▶ **REQUIREMENT**:
Every line of the material is to be reproduced verbatim.

▶ **THE DATA**:
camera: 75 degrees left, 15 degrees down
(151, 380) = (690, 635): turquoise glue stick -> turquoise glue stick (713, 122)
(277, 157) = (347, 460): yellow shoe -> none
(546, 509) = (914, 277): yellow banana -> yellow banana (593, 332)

▶ **COMPLETED TASK**:
camera: 75 degrees left, 15 degrees down
(151, 380) = (690, 635): turquoise glue stick -> turquoise glue stick (713, 122)
(277, 157) = (347, 460): yellow shoe -> none
(546, 509) = (914, 277): yellow banana -> yellow banana (593, 332)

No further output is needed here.